Your goal —
Beginning at the line with "pink arrow: (110, 174) -> (91, 134), moved" in the records below, return each line up to and including the last, exactly as it stands, but not the pictures.

Given records —
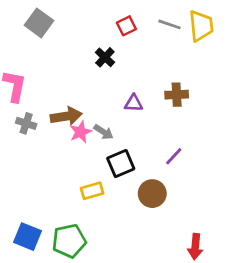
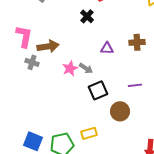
brown arrow: (66, 116) -> (48, 46), moved
purple line: (174, 156) -> (135, 85), turned 40
yellow rectangle: (92, 191) -> (89, 133), moved

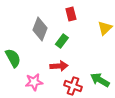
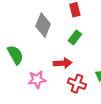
green rectangle: (62, 41) -> (75, 37), moved

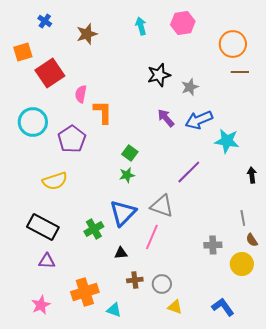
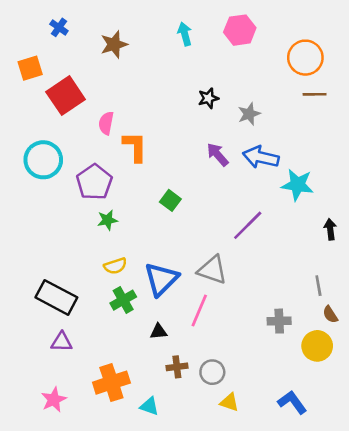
black star: (159, 75) -> (208, 98), size x0.7
blue arrow: (199, 120) -> (261, 157), turned 36
green star: (127, 175) -> (107, 220), moved
yellow semicircle: (55, 181) -> (115, 266), moved, size x0.7

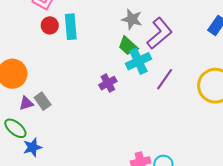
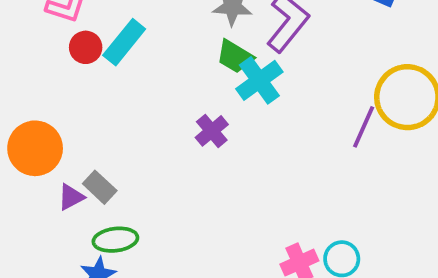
cyan rectangle: (71, 27) -> (124, 42), turned 55
purple line: (165, 79) -> (364, 127), moved
green ellipse: (15, 128) -> (115, 240), moved, turned -35

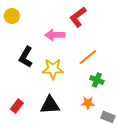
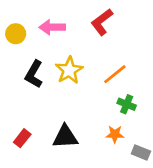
yellow circle: (12, 16) -> (16, 34), moved
pink arrow: (55, 35) -> (52, 27), moved
yellow star: (53, 69) -> (69, 70), moved, turned -30

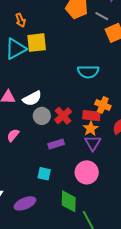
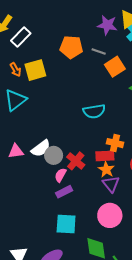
yellow square: (37, 43) -> (35, 70), moved
gray circle: (42, 116) -> (54, 155), moved
pink semicircle: (13, 135) -> (60, 175), moved
purple rectangle: (56, 144) -> (64, 192), moved
cyan square: (44, 174) -> (66, 224), size x1.5

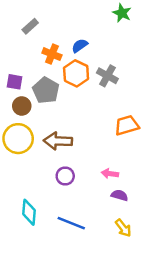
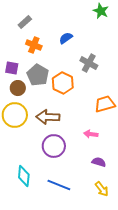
orange cross: (52, 54) -> (34, 45), moved
orange hexagon: (76, 73) -> (63, 83), moved
pink arrow: (110, 174) -> (91, 134), moved
purple circle: (65, 176) -> (54, 146), size x1.5

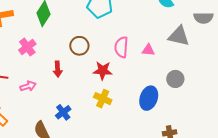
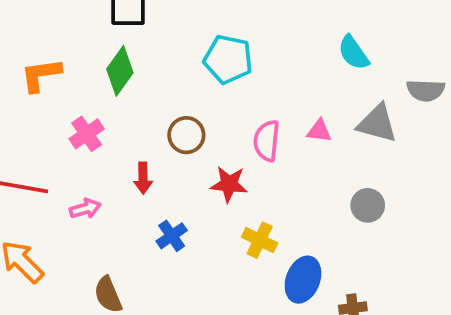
pink triangle: (148, 50) -> (319, 131), moved
blue ellipse: (149, 98) -> (303, 280), moved
yellow cross: (103, 99) -> (260, 240), moved
blue cross: (63, 112) -> (172, 236), moved

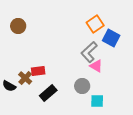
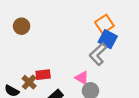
blue square: (111, 38) -> (108, 39), moved
pink triangle: (96, 66) -> (82, 78), moved

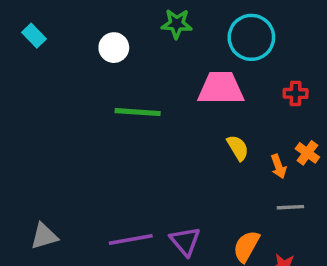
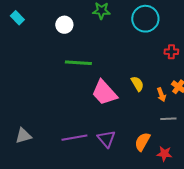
pink trapezoid: (221, 88) -> (104, 93), moved, turned -132

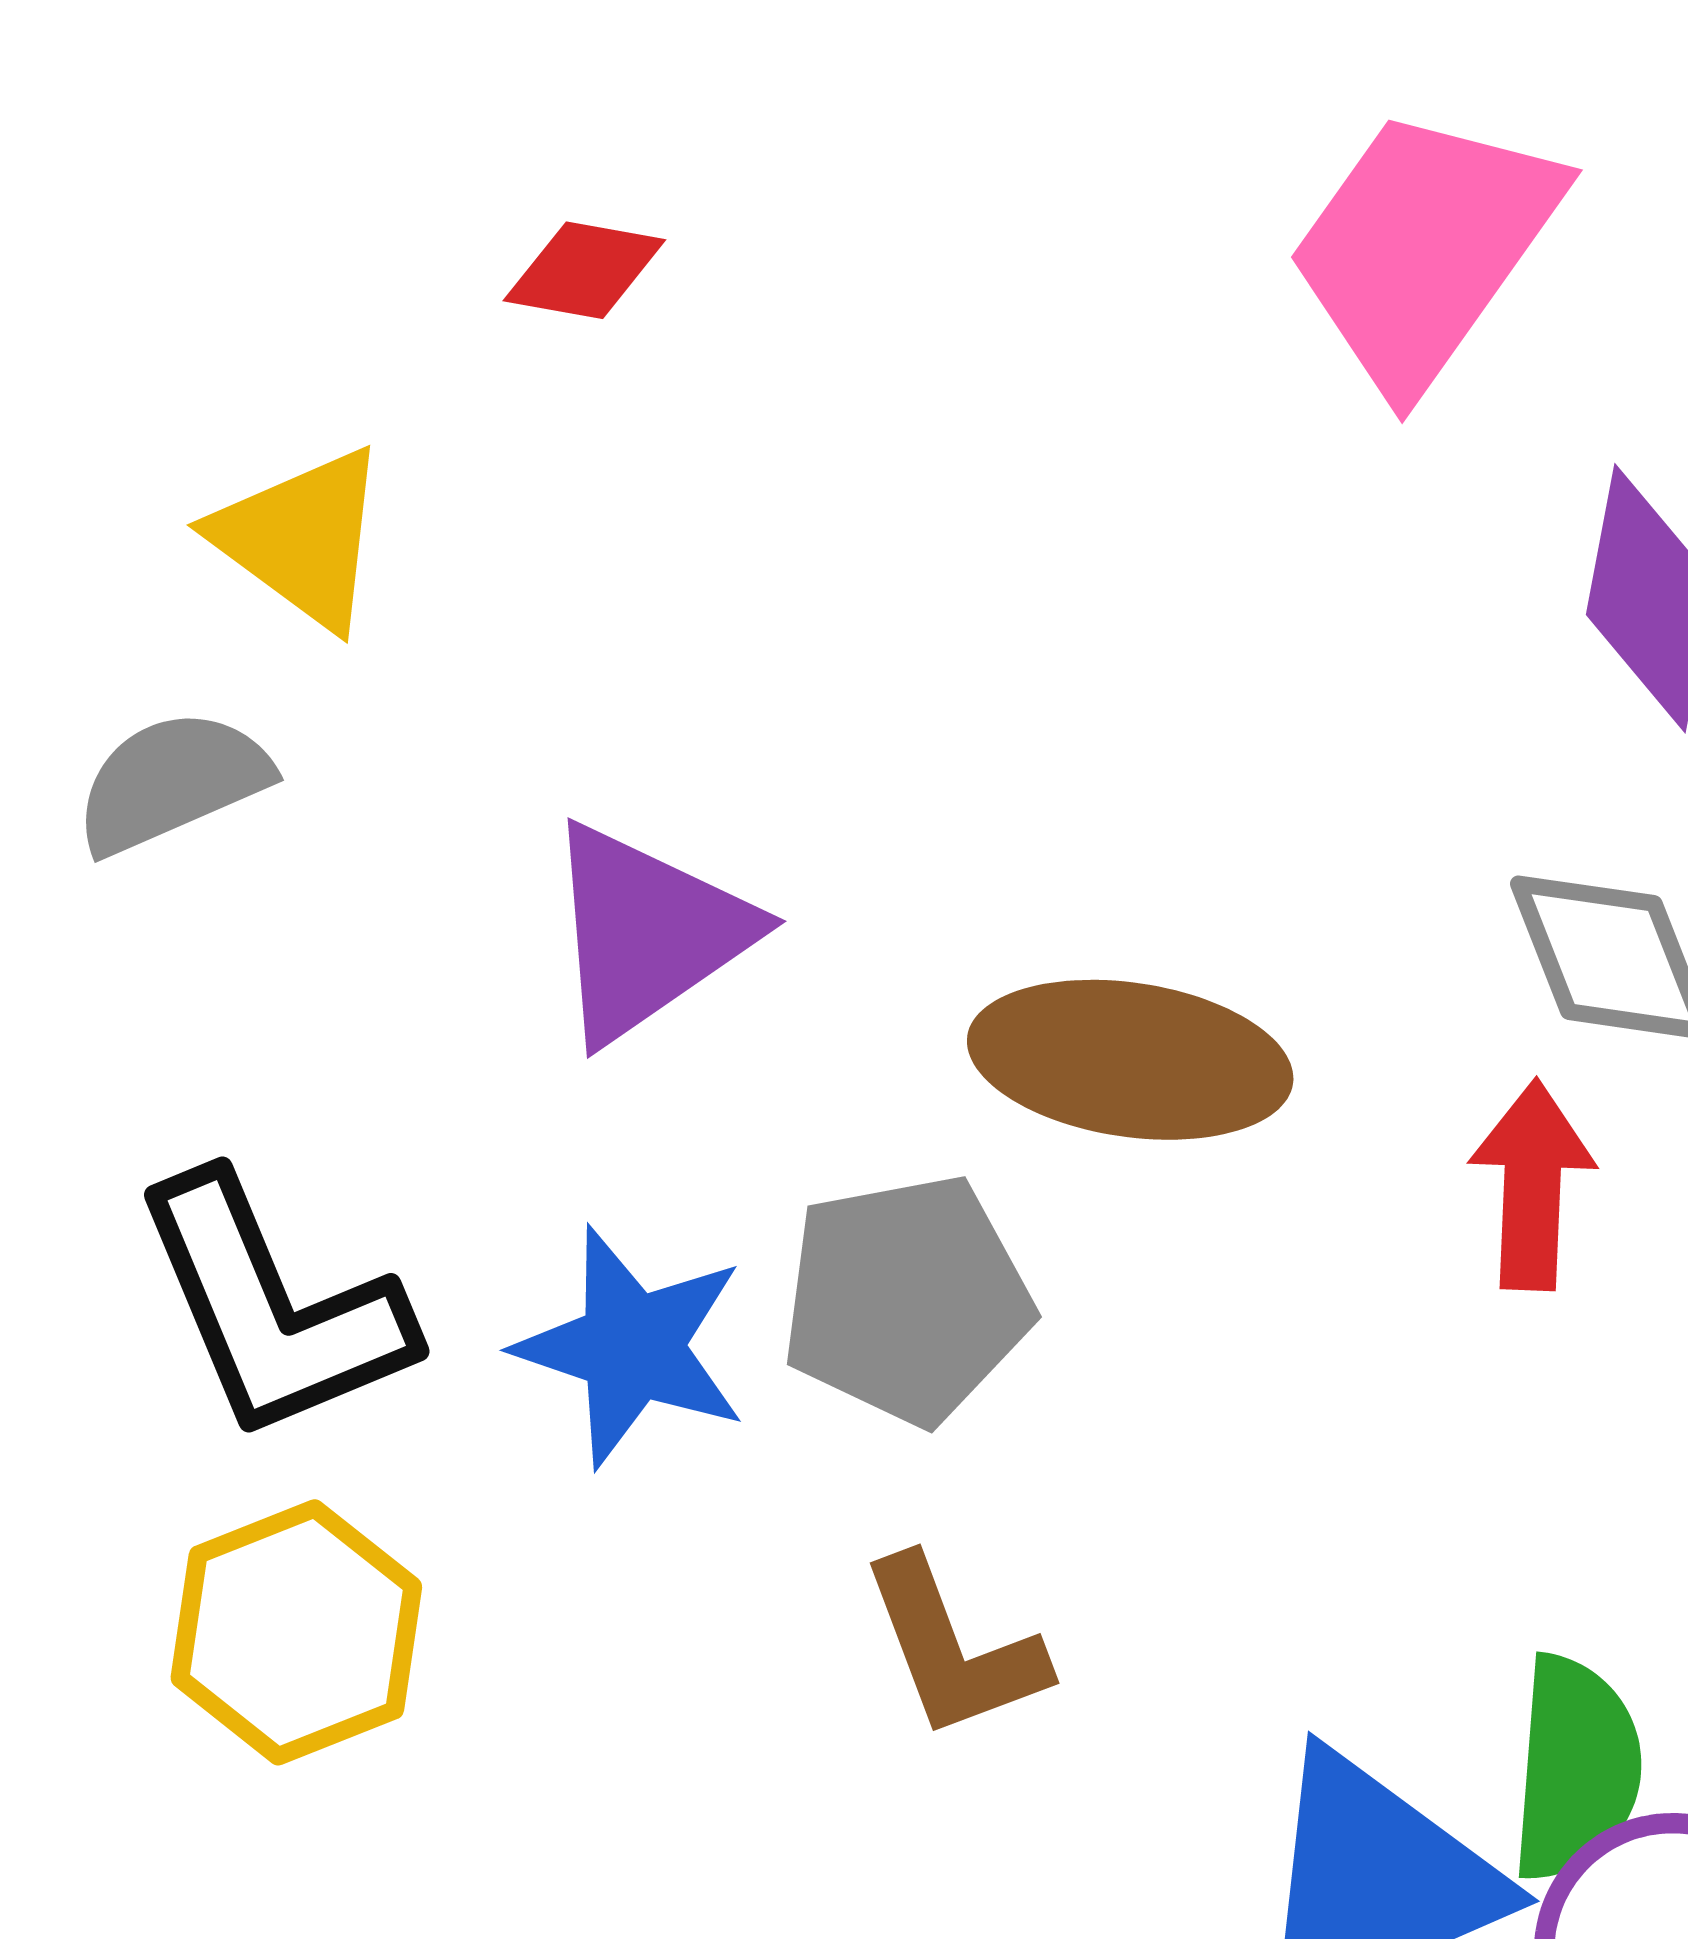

Output for this exercise —
pink arrow: (110, 174) -> (91, 134), moved
purple circle: (65, 176) -> (54, 146), size x1.5

pink triangle: (148, 50) -> (319, 131), moved
blue ellipse: (149, 98) -> (303, 280), moved
yellow cross: (103, 99) -> (260, 240), moved
blue cross: (63, 112) -> (172, 236), moved

blue square: (111, 38) -> (108, 39), moved
pink triangle: (96, 66) -> (82, 78), moved

pink trapezoid: (221, 88) -> (104, 93), moved, turned -132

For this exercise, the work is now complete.